__DATA EXCERPTS__.
────────────────────────────────────────
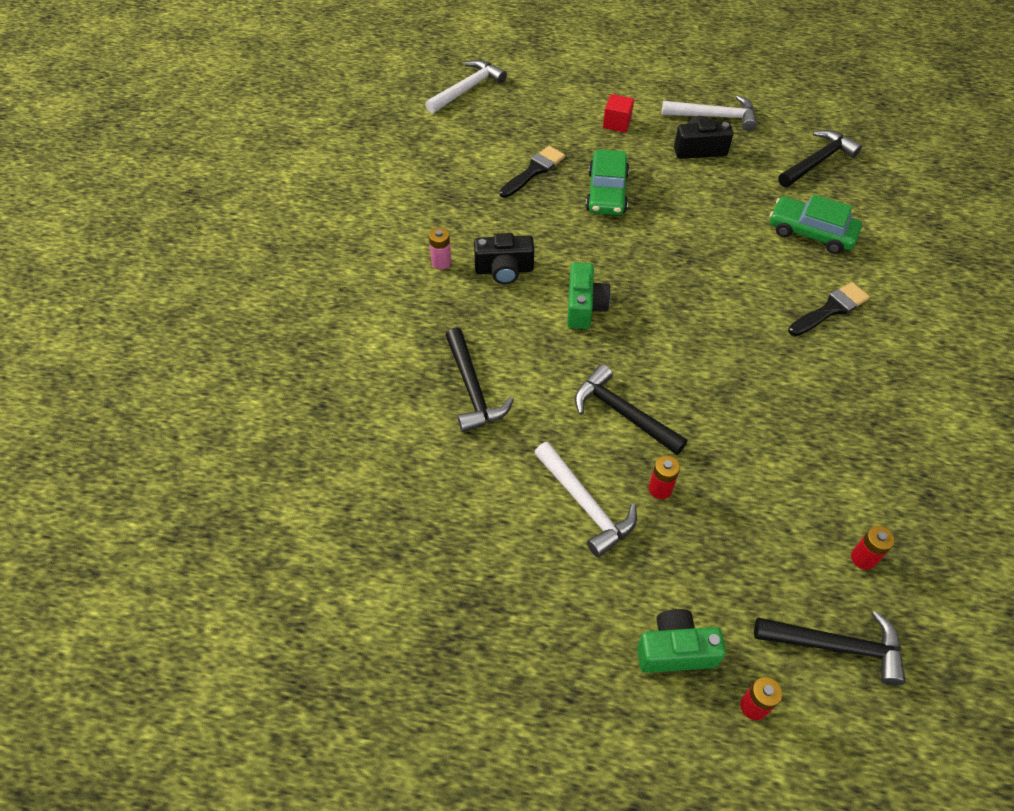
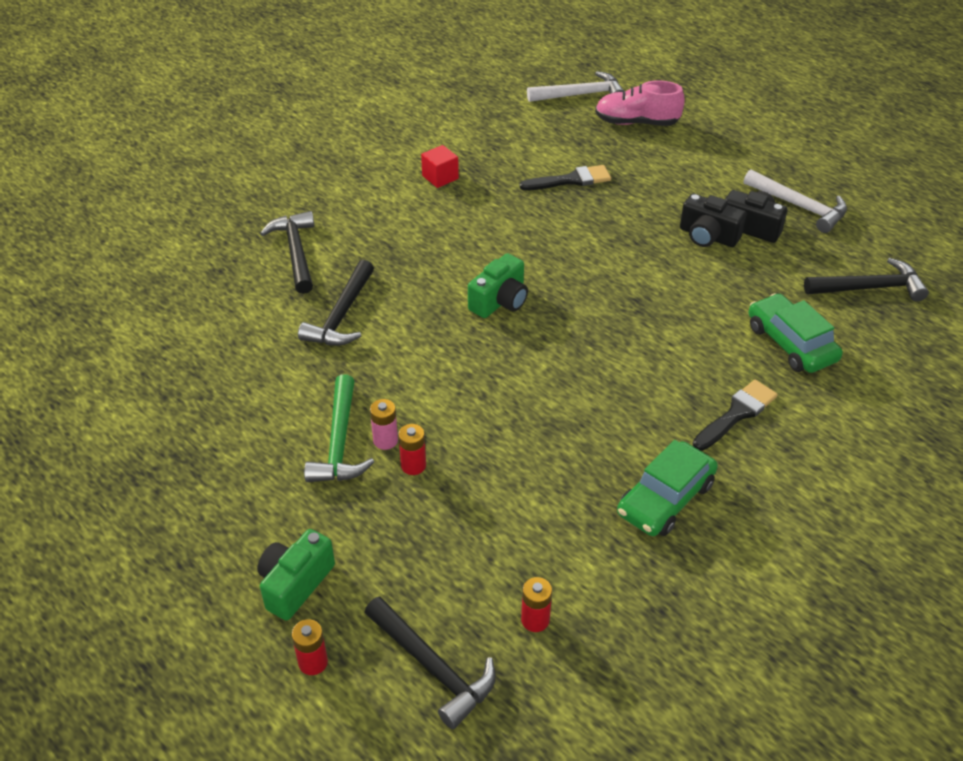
camera: 35 degrees right, 10 degrees down
(441, 262) = (416, 214): pink battery -> pink battery (385, 440)
(504, 270) = (462, 243): black camera -> black camera (708, 236)
(534, 96) = (636, 123): none -> pink shoe
(585, 505) = (339, 442): white hammer -> green hammer
(606, 192) = (619, 224): green car -> green car (665, 498)
(617, 123) = (692, 174): red cube -> red cube (440, 177)
(623, 413) = (444, 395): black hammer -> black hammer (296, 252)
(675, 650) = (295, 584): green camera -> green camera turned 90 degrees counterclockwise
(830, 309) = (736, 414): black brush -> black brush turned 45 degrees counterclockwise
────────────────────────────────────────
__EXERCISE GOAL__. Your copy should match every record exactly and contain no pictures.

__RESPONSE BELOW__.
camera: 35 degrees right, 10 degrees down
(441, 262) = (416, 214): pink battery -> pink battery (385, 440)
(504, 270) = (462, 243): black camera -> black camera (708, 236)
(534, 96) = (636, 123): none -> pink shoe
(585, 505) = (339, 442): white hammer -> green hammer
(606, 192) = (619, 224): green car -> green car (665, 498)
(617, 123) = (692, 174): red cube -> red cube (440, 177)
(623, 413) = (444, 395): black hammer -> black hammer (296, 252)
(675, 650) = (295, 584): green camera -> green camera turned 90 degrees counterclockwise
(830, 309) = (736, 414): black brush -> black brush turned 45 degrees counterclockwise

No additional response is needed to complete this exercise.